Work to be completed |
Make an exact copy of all the entries below, with the pictures left out.
Start of Extracted material
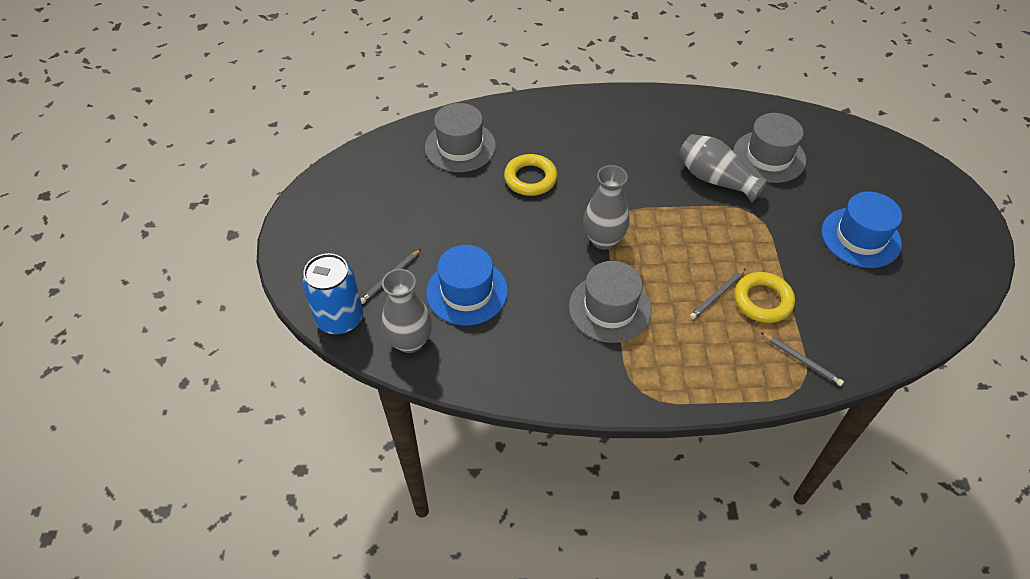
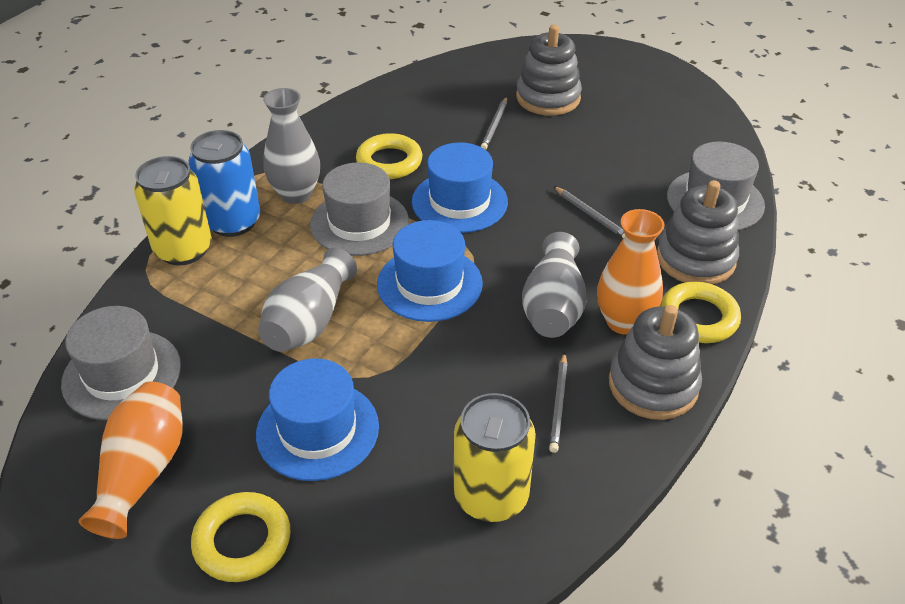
blue hat: 2 -> 3
grey stacking toy: 0 -> 3
orange vase: 0 -> 2
yellow can: 0 -> 2
yellow ring: 2 -> 3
End of Extracted material
Written solution |
blue hat: 2 -> 3
grey stacking toy: 0 -> 3
orange vase: 0 -> 2
yellow can: 0 -> 2
yellow ring: 2 -> 3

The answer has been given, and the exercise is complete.